* _ASSIGNMENT_: Restate all entries word for word, minus pictures.

*** Opening of DATA SUPPLIED ***

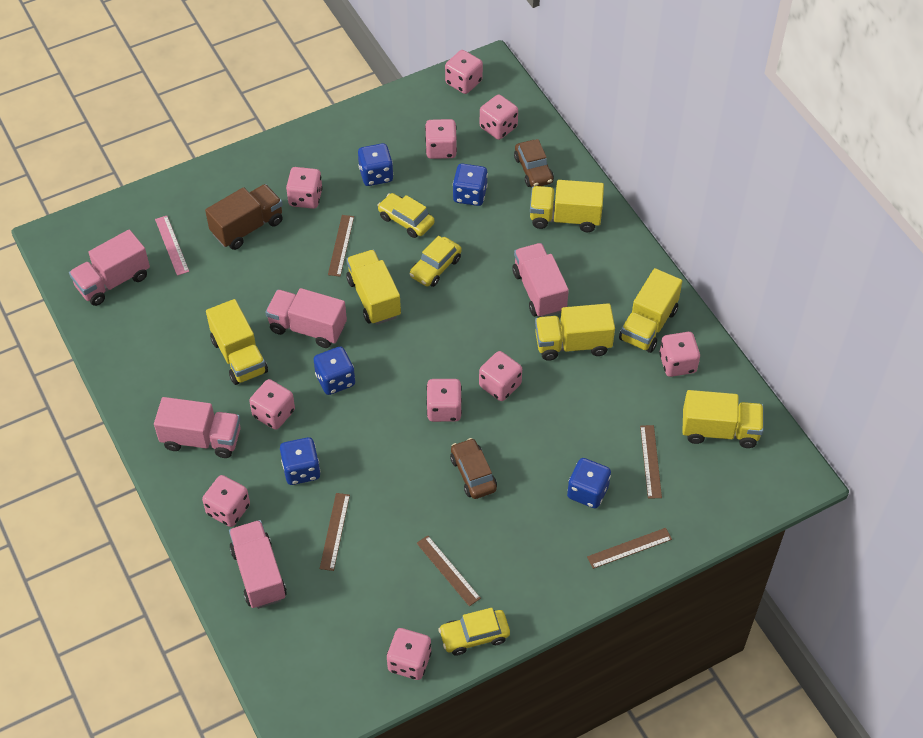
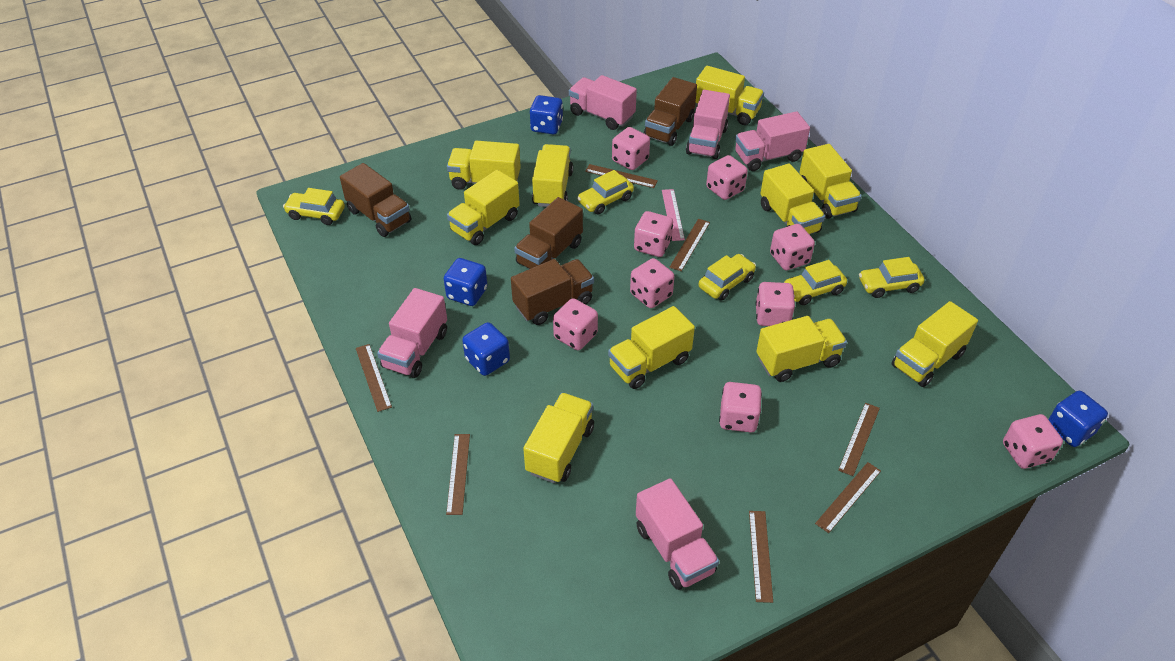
blue dice: 5 -> 4
brown car: 2 -> 0
brown ruler: 5 -> 7
brown truck: 1 -> 4
pink dice: 10 -> 9
yellow car: 3 -> 5
yellow truck: 6 -> 10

*** Close of DATA SUPPLIED ***

* _ANSWER SECTION_:
blue dice: 5 -> 4
brown car: 2 -> 0
brown ruler: 5 -> 7
brown truck: 1 -> 4
pink dice: 10 -> 9
yellow car: 3 -> 5
yellow truck: 6 -> 10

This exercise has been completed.